Exercise directions: Write out the records that appear below, verbatim and complete, but without pictures.

Given information:
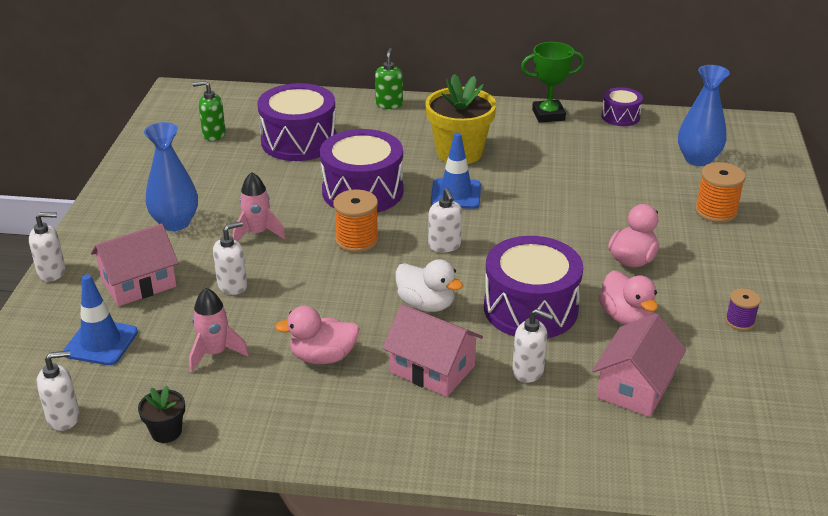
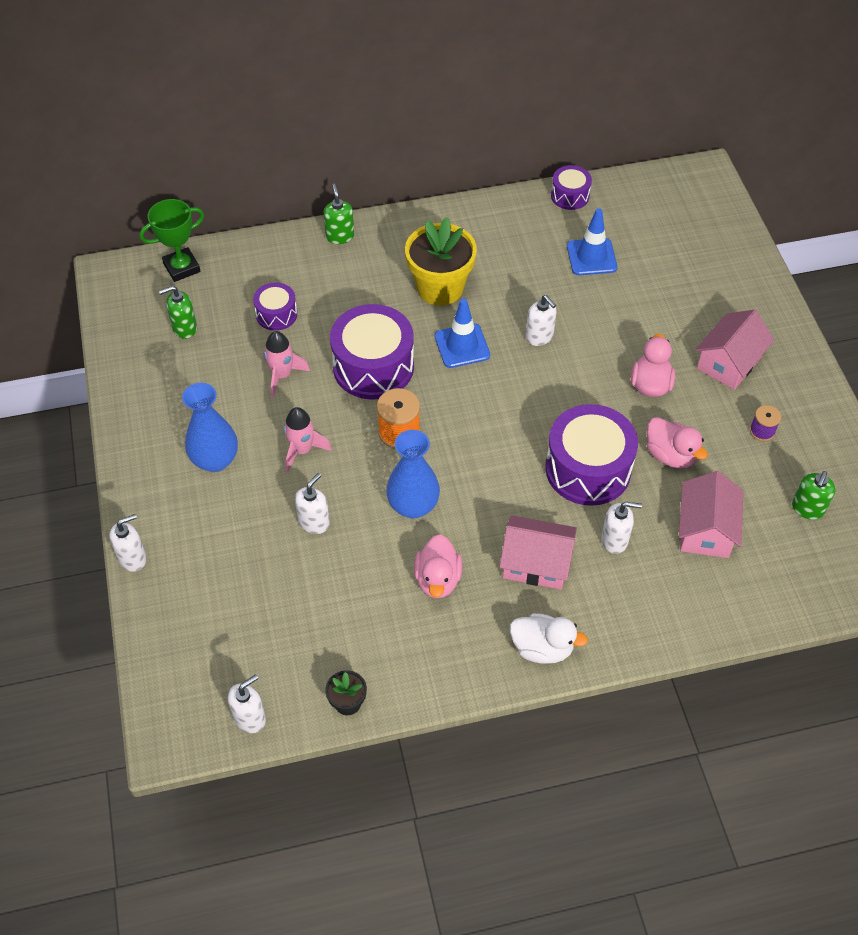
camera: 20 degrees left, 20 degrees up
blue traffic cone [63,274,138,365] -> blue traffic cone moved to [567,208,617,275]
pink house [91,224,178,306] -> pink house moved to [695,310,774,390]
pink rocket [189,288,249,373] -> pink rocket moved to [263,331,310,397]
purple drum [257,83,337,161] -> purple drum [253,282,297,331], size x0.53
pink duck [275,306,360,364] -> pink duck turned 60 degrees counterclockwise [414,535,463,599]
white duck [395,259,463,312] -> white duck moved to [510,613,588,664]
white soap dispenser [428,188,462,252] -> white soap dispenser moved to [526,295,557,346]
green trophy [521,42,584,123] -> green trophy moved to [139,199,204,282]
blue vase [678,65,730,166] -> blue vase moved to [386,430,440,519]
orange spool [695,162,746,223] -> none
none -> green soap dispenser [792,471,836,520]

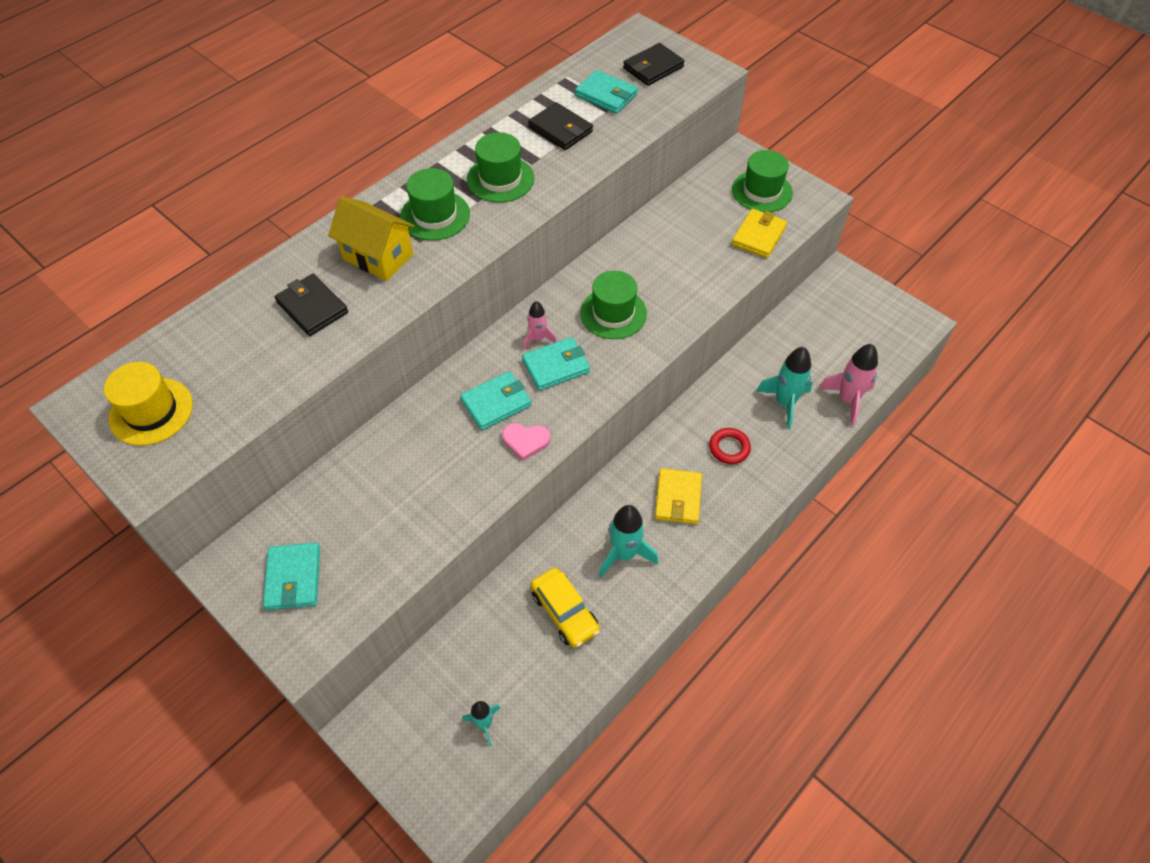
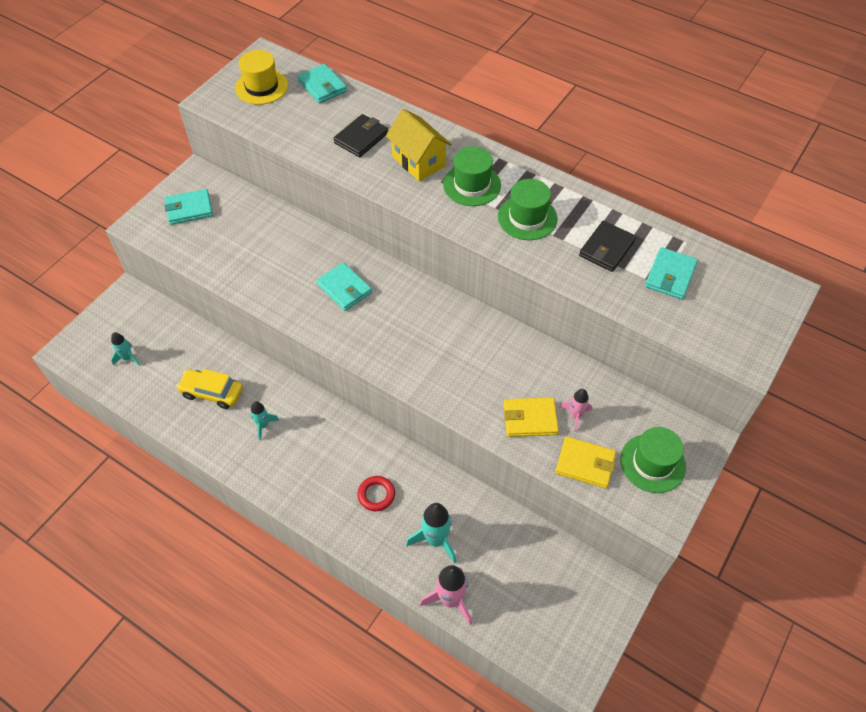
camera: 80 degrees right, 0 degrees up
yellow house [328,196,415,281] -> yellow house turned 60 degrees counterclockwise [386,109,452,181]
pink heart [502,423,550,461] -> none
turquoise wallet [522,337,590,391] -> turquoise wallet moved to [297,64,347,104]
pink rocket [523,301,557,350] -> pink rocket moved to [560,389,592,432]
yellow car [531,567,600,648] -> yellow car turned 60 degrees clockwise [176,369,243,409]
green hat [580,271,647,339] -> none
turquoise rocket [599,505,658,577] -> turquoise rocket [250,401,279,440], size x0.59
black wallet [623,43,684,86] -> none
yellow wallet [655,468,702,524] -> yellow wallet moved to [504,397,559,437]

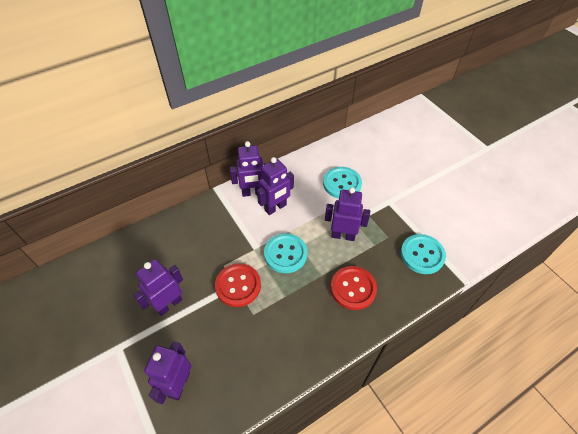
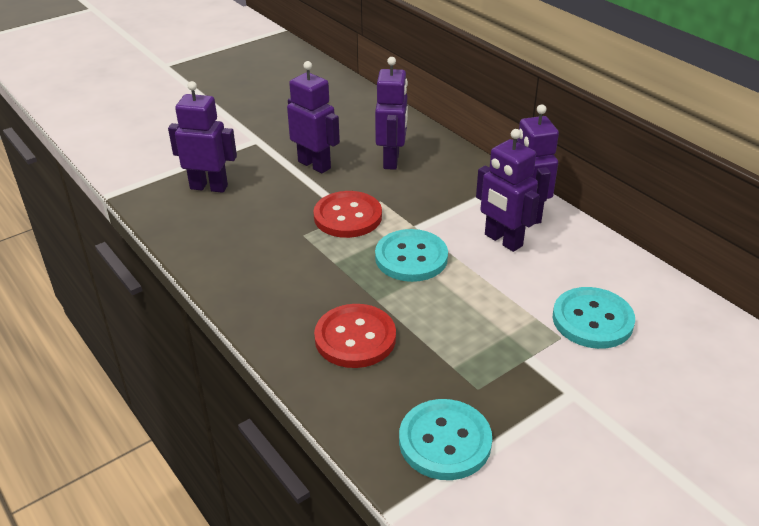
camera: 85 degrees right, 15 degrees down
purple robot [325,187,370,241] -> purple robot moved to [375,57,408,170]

Reply to the task:
camera: 20 degrees left, 20 degrees up
blue traffic cone [63,274,138,365] -> blue traffic cone moved to [567,208,617,275]
pink house [91,224,178,306] -> pink house moved to [695,310,774,390]
pink rocket [189,288,249,373] -> pink rocket moved to [263,331,310,397]
purple drum [257,83,337,161] -> purple drum [253,282,297,331], size x0.53
pink duck [275,306,360,364] -> pink duck turned 60 degrees counterclockwise [414,535,463,599]
white duck [395,259,463,312] -> white duck moved to [510,613,588,664]
white soap dispenser [428,188,462,252] -> white soap dispenser moved to [526,295,557,346]
green trophy [521,42,584,123] -> green trophy moved to [139,199,204,282]
blue vase [678,65,730,166] -> blue vase moved to [386,430,440,519]
orange spool [695,162,746,223] -> none
none -> green soap dispenser [792,471,836,520]

camera: 80 degrees right, 0 degrees up
yellow house [328,196,415,281] -> yellow house turned 60 degrees counterclockwise [386,109,452,181]
pink heart [502,423,550,461] -> none
turquoise wallet [522,337,590,391] -> turquoise wallet moved to [297,64,347,104]
pink rocket [523,301,557,350] -> pink rocket moved to [560,389,592,432]
yellow car [531,567,600,648] -> yellow car turned 60 degrees clockwise [176,369,243,409]
green hat [580,271,647,339] -> none
turquoise rocket [599,505,658,577] -> turquoise rocket [250,401,279,440], size x0.59
black wallet [623,43,684,86] -> none
yellow wallet [655,468,702,524] -> yellow wallet moved to [504,397,559,437]

camera: 85 degrees right, 15 degrees down
purple robot [325,187,370,241] -> purple robot moved to [375,57,408,170]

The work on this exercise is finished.